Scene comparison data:
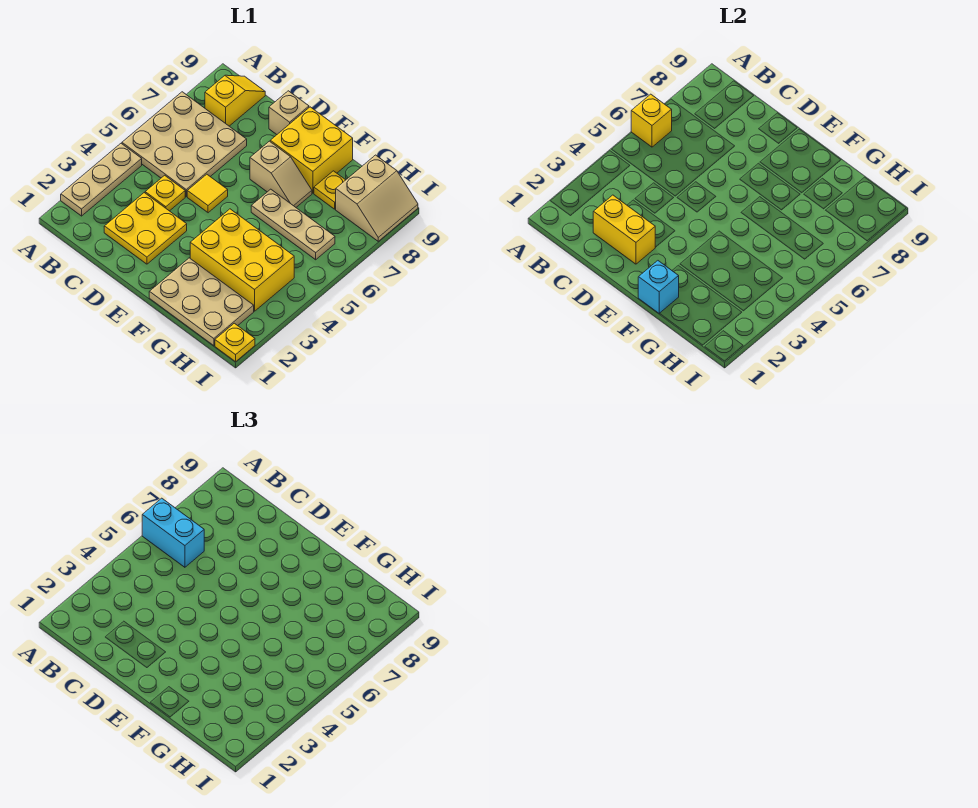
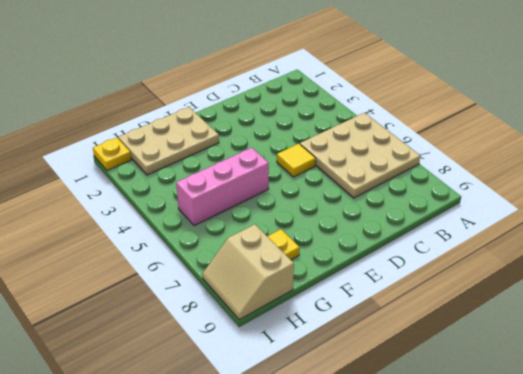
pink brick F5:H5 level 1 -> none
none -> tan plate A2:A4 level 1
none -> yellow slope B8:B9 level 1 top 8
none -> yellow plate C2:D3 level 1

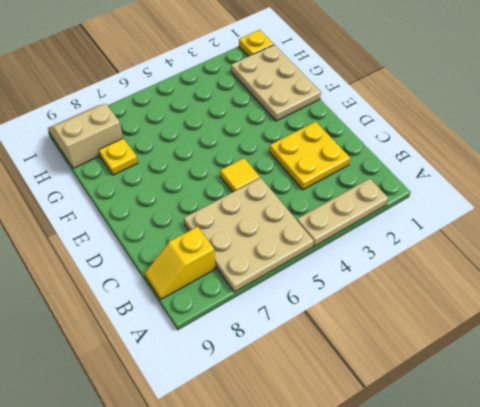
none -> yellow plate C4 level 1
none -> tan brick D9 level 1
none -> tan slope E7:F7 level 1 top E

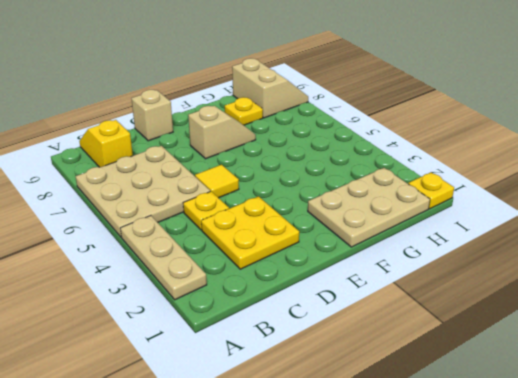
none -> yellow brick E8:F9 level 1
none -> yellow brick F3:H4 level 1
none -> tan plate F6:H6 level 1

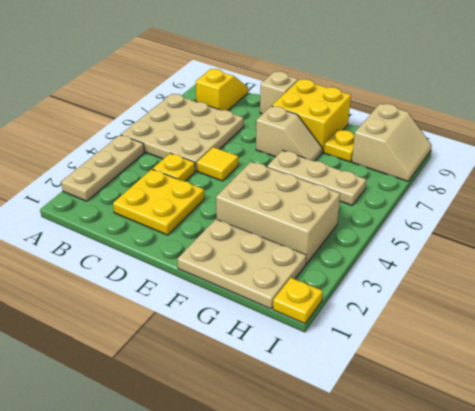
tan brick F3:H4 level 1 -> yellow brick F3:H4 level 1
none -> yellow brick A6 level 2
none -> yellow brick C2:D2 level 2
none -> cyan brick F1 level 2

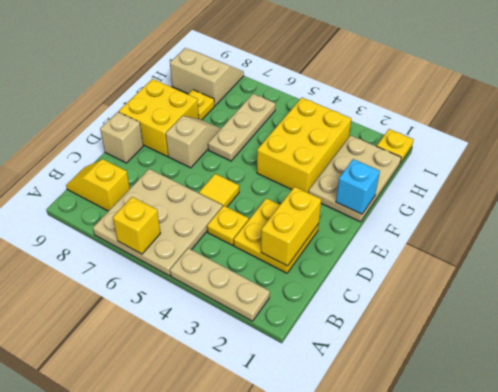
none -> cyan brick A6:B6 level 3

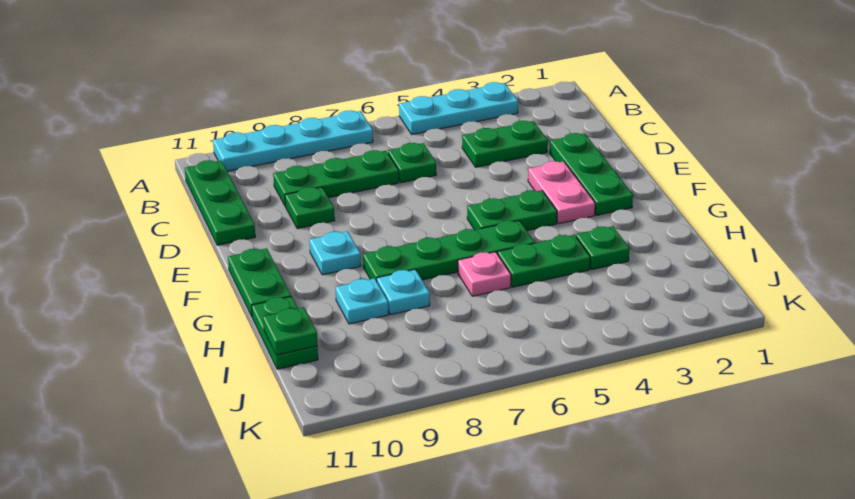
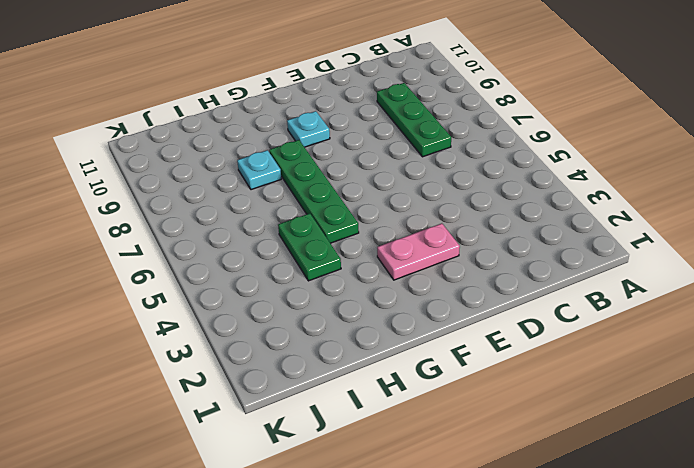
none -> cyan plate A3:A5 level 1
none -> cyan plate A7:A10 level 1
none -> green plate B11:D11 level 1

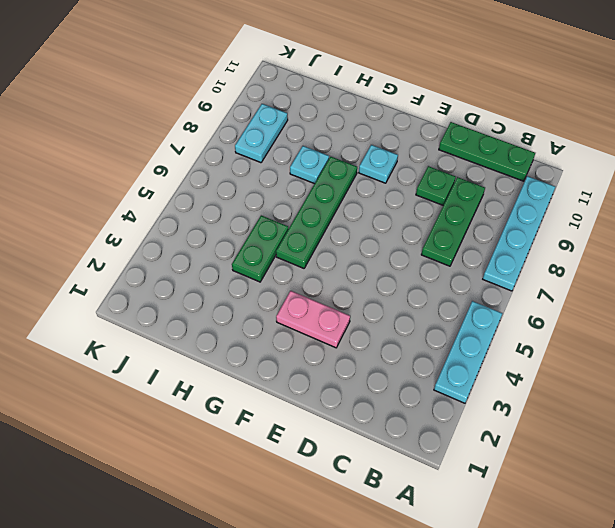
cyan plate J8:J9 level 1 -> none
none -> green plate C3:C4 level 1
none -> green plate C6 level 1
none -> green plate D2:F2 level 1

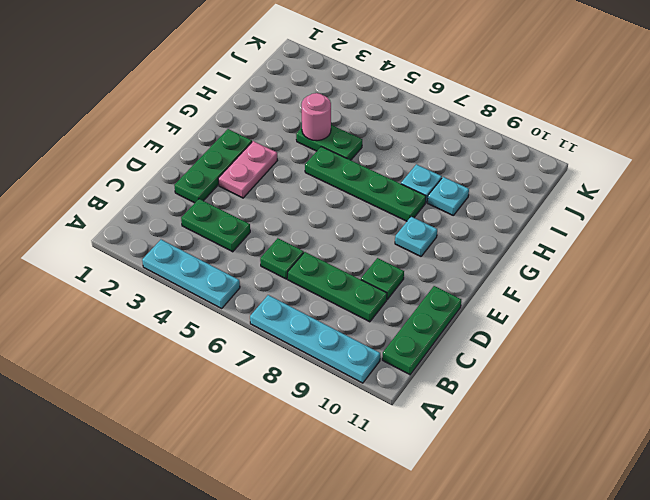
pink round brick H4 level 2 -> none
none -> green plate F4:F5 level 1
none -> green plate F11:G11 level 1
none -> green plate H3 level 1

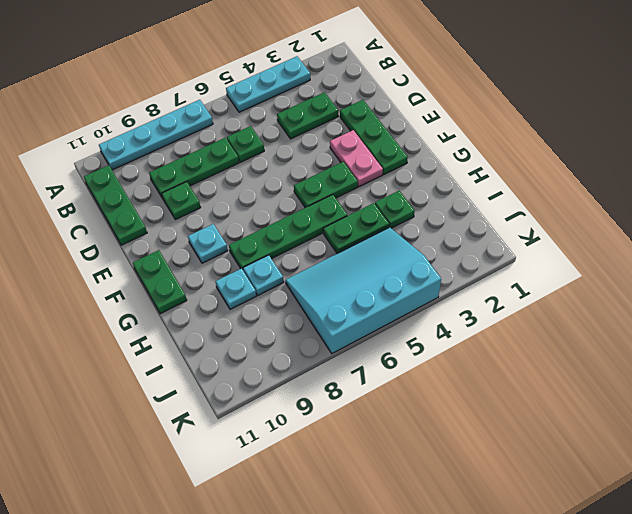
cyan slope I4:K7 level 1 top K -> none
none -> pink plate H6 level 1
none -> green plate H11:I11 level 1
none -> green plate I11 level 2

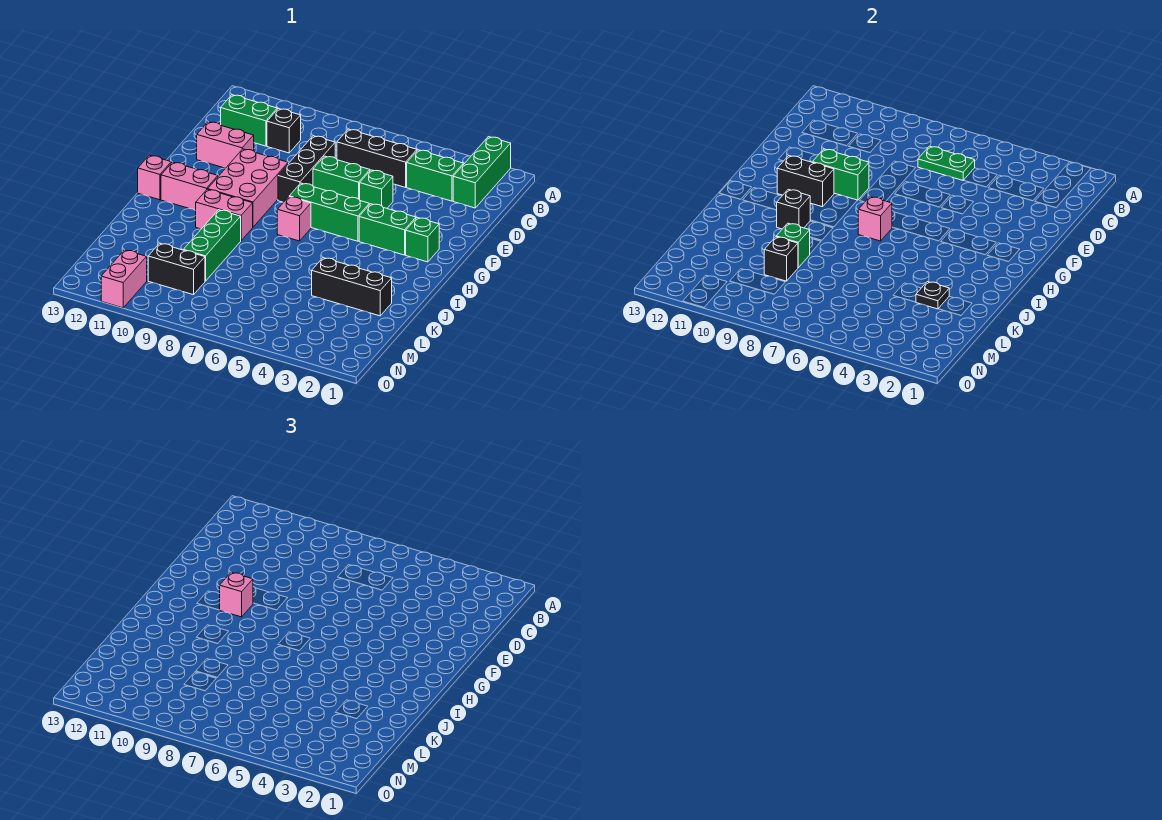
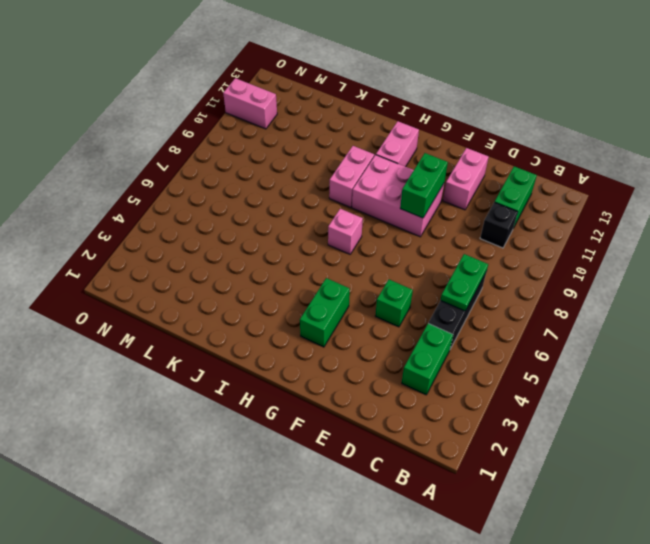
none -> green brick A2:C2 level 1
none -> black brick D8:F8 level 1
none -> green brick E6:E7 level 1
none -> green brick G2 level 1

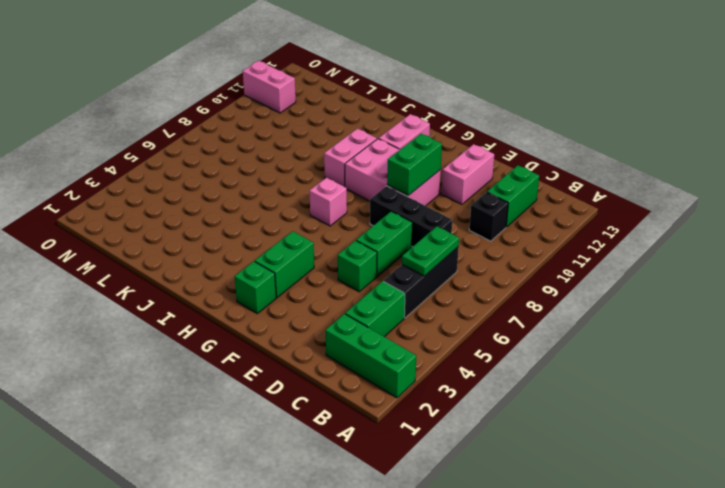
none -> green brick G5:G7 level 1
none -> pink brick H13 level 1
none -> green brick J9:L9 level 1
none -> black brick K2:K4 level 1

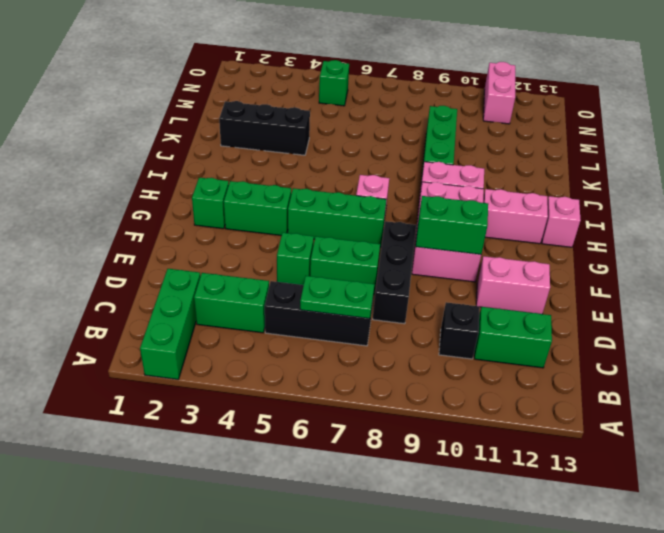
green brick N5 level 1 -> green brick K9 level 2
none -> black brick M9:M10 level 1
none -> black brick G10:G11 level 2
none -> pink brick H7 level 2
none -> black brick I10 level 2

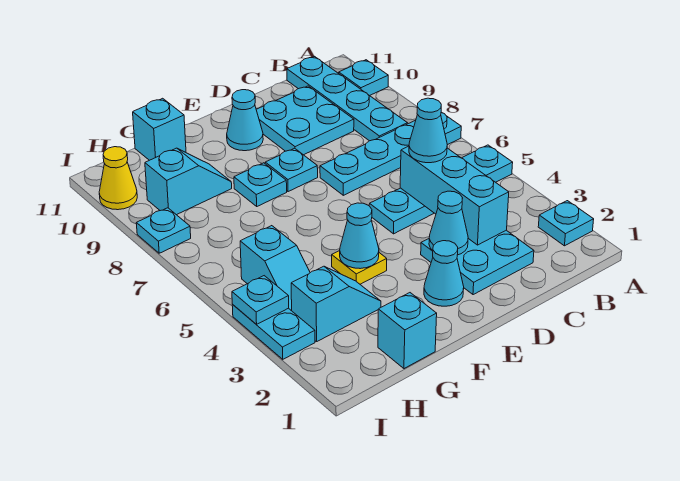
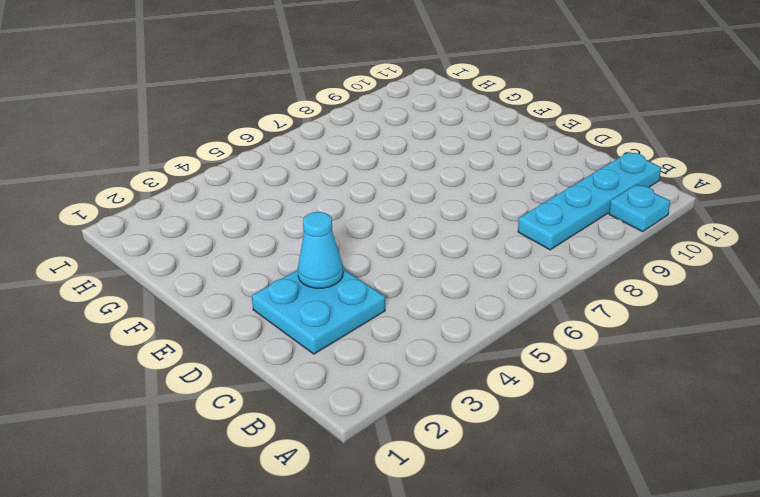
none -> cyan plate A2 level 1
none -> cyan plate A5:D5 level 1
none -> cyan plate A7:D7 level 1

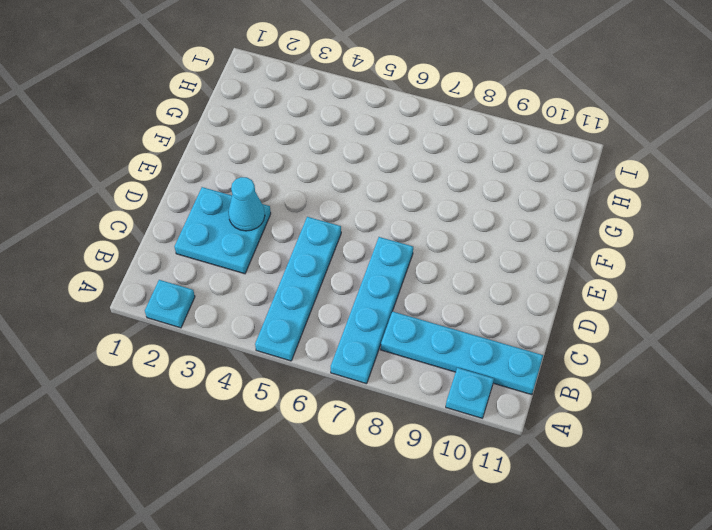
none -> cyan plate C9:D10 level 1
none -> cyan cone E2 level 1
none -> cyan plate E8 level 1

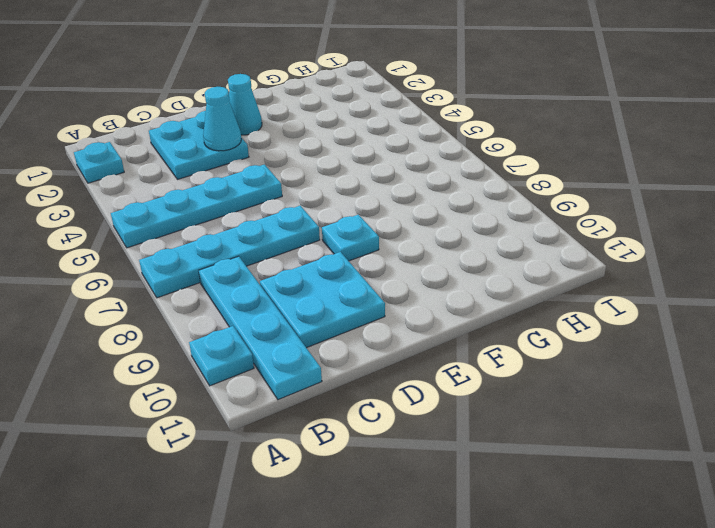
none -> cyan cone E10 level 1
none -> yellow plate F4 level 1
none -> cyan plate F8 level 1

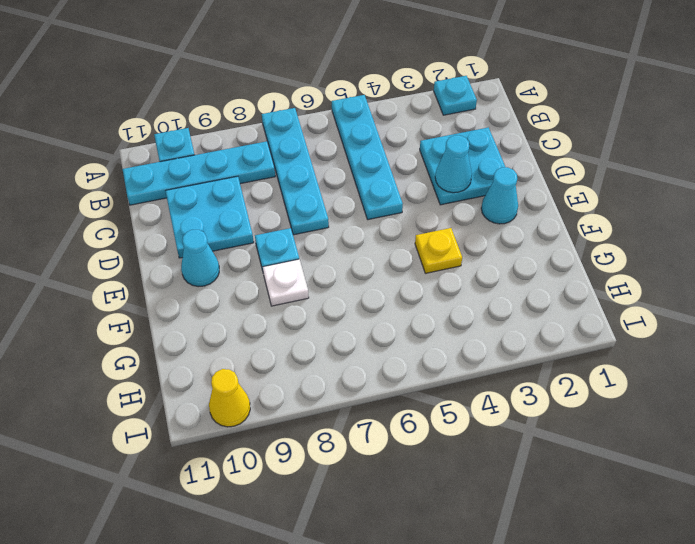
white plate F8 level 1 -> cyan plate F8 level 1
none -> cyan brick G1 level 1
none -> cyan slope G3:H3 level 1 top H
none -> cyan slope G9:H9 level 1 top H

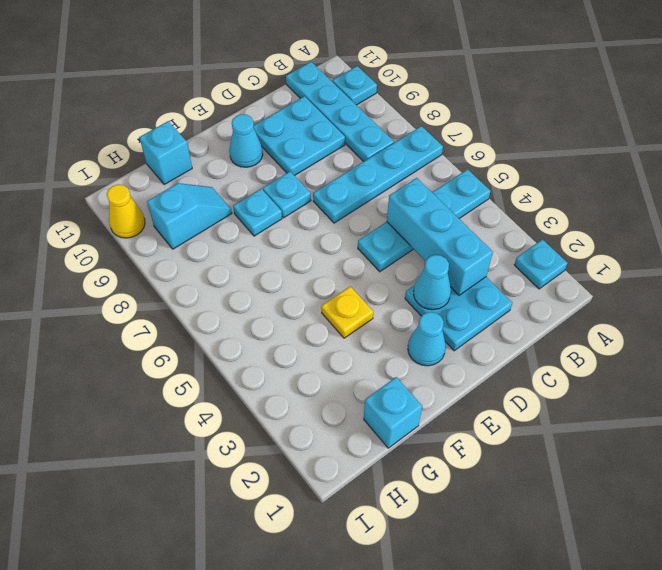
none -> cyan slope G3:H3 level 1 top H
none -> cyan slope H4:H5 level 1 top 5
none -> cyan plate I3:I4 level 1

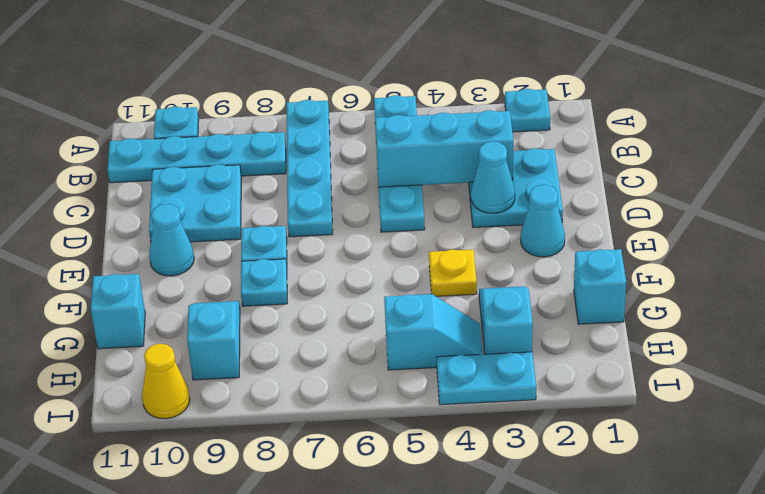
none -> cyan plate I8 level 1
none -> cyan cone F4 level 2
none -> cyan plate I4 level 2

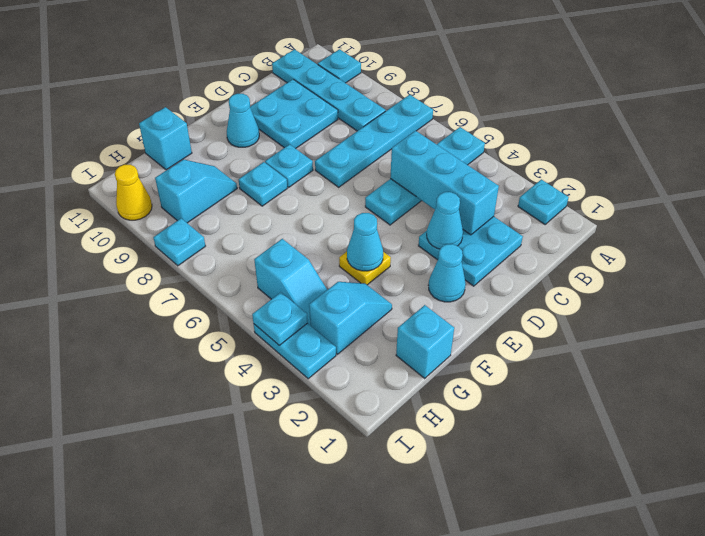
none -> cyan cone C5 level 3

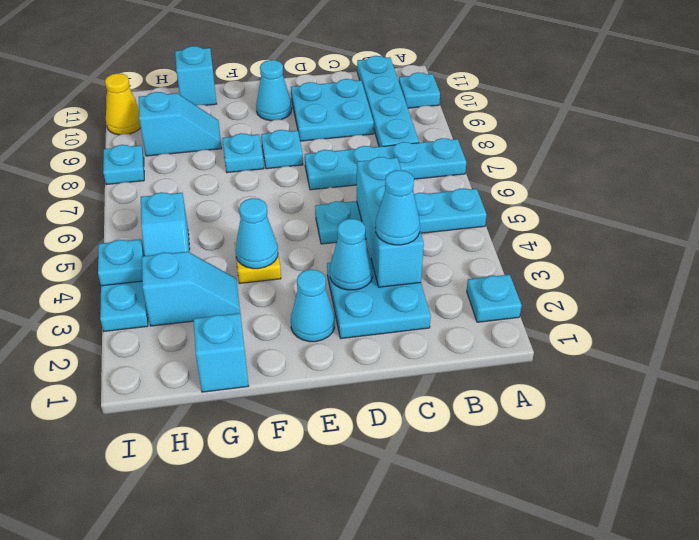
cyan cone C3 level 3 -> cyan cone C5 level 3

• _WORK TO BE COMPLETED_: Each record is to be copied word for word, with no images carried over.

• _RESULT FOR THIS TASK_:
pink brick F5:H5 level 1 -> none
none -> tan plate A2:A4 level 1
none -> yellow slope B8:B9 level 1 top 8
none -> yellow plate C2:D3 level 1

none -> yellow plate C4 level 1
none -> tan brick D9 level 1
none -> tan slope E7:F7 level 1 top E

none -> yellow brick E8:F9 level 1
none -> yellow brick F3:H4 level 1
none -> tan plate F6:H6 level 1

tan brick F3:H4 level 1 -> yellow brick F3:H4 level 1
none -> yellow brick A6 level 2
none -> yellow brick C2:D2 level 2
none -> cyan brick F1 level 2

none -> cyan brick A6:B6 level 3

none -> cyan plate A3:A5 level 1
none -> cyan plate A7:A10 level 1
none -> green plate B11:D11 level 1

cyan plate J8:J9 level 1 -> none
none -> green plate C3:C4 level 1
none -> green plate C6 level 1
none -> green plate D2:F2 level 1

pink round brick H4 level 2 -> none
none -> green plate F4:F5 level 1
none -> green plate F11:G11 level 1
none -> green plate H3 level 1

cyan slope I4:K7 level 1 top K -> none
none -> pink plate H6 level 1
none -> green plate H11:I11 level 1
none -> green plate I11 level 2

none -> green brick A2:C2 level 1
none -> black brick D8:F8 level 1
none -> green brick E6:E7 level 1
none -> green brick G2 level 1

none -> green brick G5:G7 level 1
none -> pink brick H13 level 1
none -> green brick J9:L9 level 1
none -> black brick K2:K4 level 1

green brick N5 level 1 -> green brick K9 level 2
none -> black brick M9:M10 level 1
none -> black brick G10:G11 level 2
none -> pink brick H7 level 2
none -> black brick I10 level 2

none -> cyan plate A2 level 1
none -> cyan plate A5:D5 level 1
none -> cyan plate A7:D7 level 1

none -> cyan plate C9:D10 level 1
none -> cyan cone E2 level 1
none -> cyan plate E8 level 1

none -> cyan cone E10 level 1
none -> yellow plate F4 level 1
none -> cyan plate F8 level 1

white plate F8 level 1 -> cyan plate F8 level 1
none -> cyan brick G1 level 1
none -> cyan slope G3:H3 level 1 top H
none -> cyan slope G9:H9 level 1 top H

none -> cyan slope G3:H3 level 1 top H
none -> cyan slope H4:H5 level 1 top 5
none -> cyan plate I3:I4 level 1

none -> cyan plate I8 level 1
none -> cyan cone F4 level 2
none -> cyan plate I4 level 2

none -> cyan cone C5 level 3

cyan cone C3 level 3 -> cyan cone C5 level 3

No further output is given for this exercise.